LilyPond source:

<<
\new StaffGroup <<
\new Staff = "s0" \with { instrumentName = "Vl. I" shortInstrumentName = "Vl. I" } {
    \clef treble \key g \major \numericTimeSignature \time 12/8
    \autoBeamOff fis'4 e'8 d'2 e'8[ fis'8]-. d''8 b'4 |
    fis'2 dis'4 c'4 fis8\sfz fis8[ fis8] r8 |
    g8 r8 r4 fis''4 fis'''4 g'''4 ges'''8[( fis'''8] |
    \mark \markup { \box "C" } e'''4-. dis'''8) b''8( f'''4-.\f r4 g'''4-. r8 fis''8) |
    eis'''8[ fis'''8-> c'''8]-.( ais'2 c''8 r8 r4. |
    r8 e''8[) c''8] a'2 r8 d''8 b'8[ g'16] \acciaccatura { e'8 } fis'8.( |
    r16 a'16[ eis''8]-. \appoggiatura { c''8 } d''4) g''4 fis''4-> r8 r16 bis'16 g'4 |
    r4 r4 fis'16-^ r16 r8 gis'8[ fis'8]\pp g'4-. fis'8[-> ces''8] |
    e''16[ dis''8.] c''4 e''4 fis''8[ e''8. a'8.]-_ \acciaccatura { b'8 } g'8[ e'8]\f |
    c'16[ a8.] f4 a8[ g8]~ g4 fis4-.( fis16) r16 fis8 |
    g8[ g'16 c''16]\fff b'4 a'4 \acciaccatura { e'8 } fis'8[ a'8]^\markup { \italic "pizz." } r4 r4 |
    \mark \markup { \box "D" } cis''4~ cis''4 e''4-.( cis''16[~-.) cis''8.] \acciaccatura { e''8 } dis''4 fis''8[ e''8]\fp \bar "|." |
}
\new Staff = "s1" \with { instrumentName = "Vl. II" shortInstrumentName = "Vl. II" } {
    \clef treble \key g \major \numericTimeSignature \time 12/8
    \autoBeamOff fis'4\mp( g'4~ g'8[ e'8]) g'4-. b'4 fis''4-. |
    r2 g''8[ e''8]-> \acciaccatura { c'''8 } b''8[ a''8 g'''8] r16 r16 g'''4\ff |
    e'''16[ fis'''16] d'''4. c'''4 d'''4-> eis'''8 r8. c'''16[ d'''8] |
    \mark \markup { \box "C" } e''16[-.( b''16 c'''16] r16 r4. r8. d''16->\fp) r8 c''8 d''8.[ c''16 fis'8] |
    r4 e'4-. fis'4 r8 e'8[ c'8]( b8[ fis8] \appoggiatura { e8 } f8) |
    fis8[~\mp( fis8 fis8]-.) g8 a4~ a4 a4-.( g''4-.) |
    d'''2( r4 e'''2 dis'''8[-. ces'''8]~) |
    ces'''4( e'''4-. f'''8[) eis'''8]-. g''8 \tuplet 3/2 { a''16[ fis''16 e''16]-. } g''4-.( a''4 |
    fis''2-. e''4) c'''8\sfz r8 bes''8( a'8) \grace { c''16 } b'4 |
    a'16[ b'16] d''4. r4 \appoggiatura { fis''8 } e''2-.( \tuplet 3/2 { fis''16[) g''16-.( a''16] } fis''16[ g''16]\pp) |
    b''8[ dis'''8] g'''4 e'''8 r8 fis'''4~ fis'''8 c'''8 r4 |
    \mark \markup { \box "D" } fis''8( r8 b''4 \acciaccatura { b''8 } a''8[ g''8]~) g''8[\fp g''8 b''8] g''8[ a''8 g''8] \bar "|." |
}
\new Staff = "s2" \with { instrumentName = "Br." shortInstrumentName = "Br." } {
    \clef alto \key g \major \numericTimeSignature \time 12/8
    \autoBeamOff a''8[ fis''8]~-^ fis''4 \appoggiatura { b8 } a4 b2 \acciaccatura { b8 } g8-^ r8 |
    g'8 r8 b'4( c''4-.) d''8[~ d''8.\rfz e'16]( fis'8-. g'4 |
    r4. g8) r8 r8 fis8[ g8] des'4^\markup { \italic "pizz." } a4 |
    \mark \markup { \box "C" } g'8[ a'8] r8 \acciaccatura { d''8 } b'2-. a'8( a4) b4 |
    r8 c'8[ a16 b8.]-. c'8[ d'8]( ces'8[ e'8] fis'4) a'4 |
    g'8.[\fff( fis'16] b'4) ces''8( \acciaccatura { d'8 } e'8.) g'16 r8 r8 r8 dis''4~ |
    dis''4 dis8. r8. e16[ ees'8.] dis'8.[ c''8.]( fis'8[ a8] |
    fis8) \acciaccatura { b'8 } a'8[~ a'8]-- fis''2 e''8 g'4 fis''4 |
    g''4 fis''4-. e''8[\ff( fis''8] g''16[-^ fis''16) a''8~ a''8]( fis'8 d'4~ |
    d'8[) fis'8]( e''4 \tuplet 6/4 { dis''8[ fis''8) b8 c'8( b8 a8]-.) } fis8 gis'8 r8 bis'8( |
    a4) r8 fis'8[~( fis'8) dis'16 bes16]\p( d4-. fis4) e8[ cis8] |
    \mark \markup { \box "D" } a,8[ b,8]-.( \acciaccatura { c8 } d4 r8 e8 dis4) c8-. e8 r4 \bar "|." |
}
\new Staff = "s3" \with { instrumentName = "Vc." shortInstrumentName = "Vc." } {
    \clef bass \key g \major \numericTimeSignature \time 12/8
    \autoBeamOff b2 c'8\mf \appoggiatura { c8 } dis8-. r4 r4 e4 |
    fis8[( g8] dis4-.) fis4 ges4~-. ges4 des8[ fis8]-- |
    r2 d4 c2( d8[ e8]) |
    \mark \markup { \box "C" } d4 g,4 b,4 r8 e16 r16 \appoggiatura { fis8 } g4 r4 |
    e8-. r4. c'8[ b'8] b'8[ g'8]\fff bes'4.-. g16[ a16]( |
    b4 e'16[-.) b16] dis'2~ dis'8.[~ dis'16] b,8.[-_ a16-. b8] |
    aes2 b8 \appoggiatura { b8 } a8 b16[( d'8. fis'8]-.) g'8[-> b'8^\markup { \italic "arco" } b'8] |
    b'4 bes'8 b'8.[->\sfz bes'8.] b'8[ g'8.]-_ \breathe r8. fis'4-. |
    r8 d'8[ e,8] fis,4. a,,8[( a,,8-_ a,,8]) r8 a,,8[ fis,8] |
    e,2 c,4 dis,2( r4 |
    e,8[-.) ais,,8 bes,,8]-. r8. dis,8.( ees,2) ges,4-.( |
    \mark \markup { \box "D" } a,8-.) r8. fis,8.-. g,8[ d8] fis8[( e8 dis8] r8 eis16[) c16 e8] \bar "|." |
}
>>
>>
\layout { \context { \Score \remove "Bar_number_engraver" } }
....................
**Written task:** How many lines in the entries above contain the string "shortInstrumentName"? Case matters, and only the number should be given.

**Problem solution:** 4